• **TASK DETAILS**: Omit every picture while you reproduce the entries that follow word for word.

BEGIN

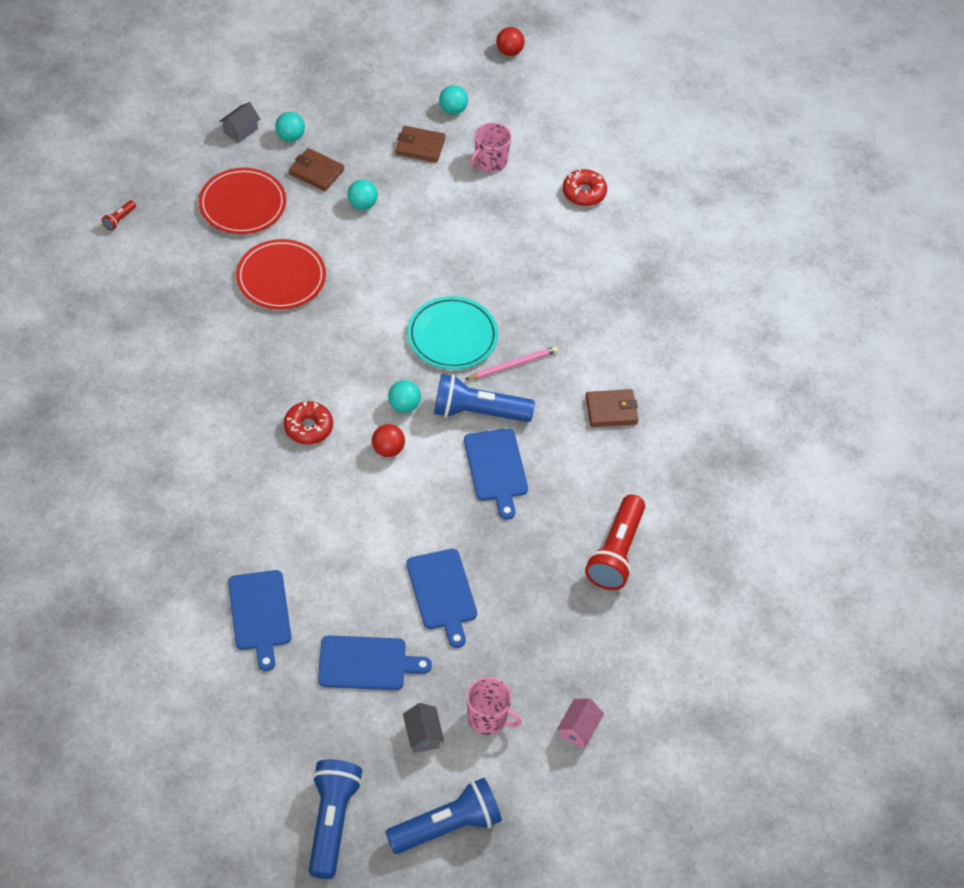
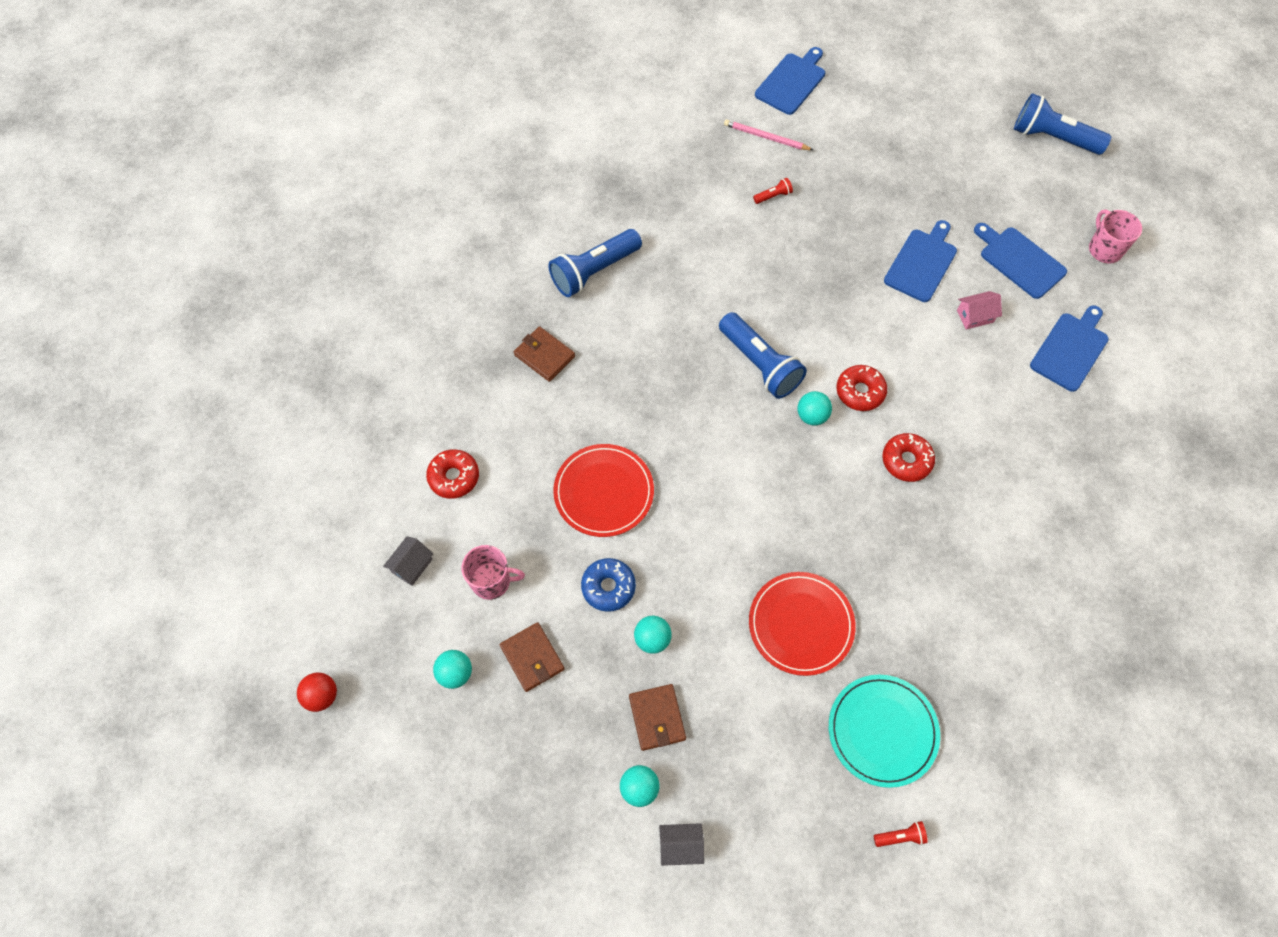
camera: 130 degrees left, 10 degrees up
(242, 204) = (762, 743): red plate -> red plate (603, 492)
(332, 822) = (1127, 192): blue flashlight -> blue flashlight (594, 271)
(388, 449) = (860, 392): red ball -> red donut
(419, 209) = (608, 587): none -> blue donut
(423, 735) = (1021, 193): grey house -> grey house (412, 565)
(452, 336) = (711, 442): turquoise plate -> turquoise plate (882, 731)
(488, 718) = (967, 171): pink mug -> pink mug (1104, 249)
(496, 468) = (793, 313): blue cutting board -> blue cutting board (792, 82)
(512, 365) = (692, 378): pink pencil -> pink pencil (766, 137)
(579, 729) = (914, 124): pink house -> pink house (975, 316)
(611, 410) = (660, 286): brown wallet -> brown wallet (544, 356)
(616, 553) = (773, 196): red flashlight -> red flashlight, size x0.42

END

• **SOLVED PROBLEM**:
camera: 130 degrees left, 10 degrees up
(242, 204) = (762, 743): red plate -> red plate (603, 492)
(332, 822) = (1127, 192): blue flashlight -> blue flashlight (594, 271)
(388, 449) = (860, 392): red ball -> red donut
(419, 209) = (608, 587): none -> blue donut
(423, 735) = (1021, 193): grey house -> grey house (412, 565)
(452, 336) = (711, 442): turquoise plate -> turquoise plate (882, 731)
(488, 718) = (967, 171): pink mug -> pink mug (1104, 249)
(496, 468) = (793, 313): blue cutting board -> blue cutting board (792, 82)
(512, 365) = (692, 378): pink pencil -> pink pencil (766, 137)
(579, 729) = (914, 124): pink house -> pink house (975, 316)
(611, 410) = (660, 286): brown wallet -> brown wallet (544, 356)
(616, 553) = (773, 196): red flashlight -> red flashlight, size x0.42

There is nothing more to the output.